# WHAT IS NEEDED:
Output the entries that follow character for character. Leave every image out.

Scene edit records
>>>

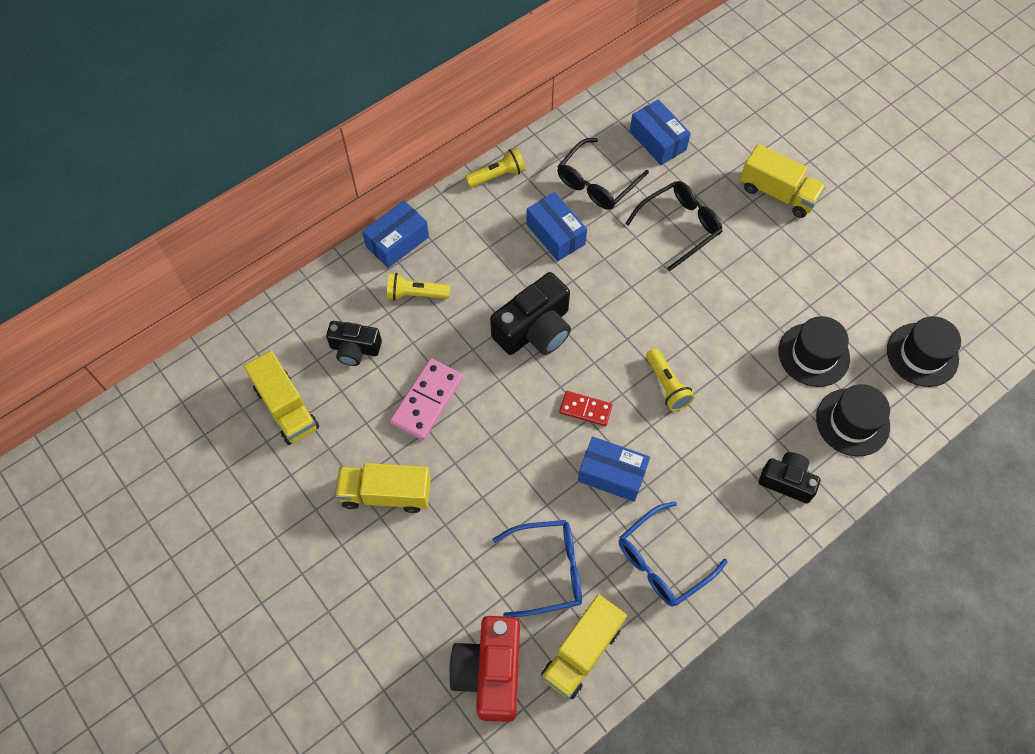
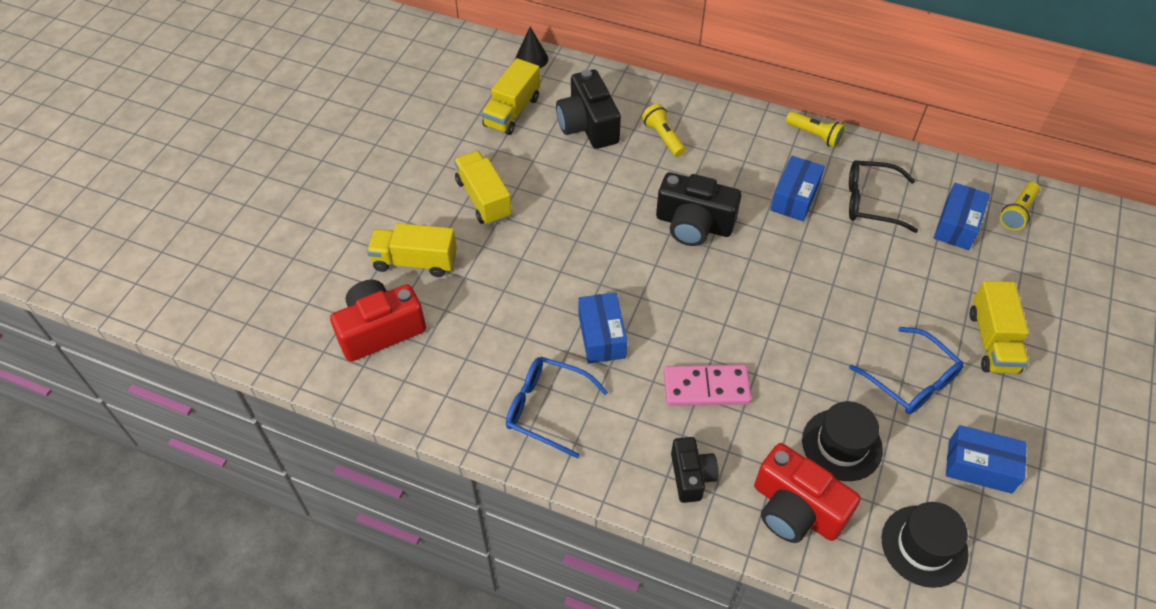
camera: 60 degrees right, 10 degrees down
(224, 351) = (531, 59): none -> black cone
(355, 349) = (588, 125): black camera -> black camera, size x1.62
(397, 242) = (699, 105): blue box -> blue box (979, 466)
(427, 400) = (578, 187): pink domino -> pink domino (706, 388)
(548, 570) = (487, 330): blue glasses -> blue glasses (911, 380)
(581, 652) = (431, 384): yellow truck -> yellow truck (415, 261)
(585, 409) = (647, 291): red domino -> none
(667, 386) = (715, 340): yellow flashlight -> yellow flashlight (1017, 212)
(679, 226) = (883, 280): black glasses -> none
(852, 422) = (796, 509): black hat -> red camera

<<<

# RESULT:
camera: 60 degrees right, 10 degrees down
(224, 351) = (531, 59): none -> black cone
(355, 349) = (588, 125): black camera -> black camera, size x1.62
(397, 242) = (699, 105): blue box -> blue box (979, 466)
(427, 400) = (578, 187): pink domino -> pink domino (706, 388)
(548, 570) = (487, 330): blue glasses -> blue glasses (911, 380)
(581, 652) = (431, 384): yellow truck -> yellow truck (415, 261)
(585, 409) = (647, 291): red domino -> none
(667, 386) = (715, 340): yellow flashlight -> yellow flashlight (1017, 212)
(679, 226) = (883, 280): black glasses -> none
(852, 422) = (796, 509): black hat -> red camera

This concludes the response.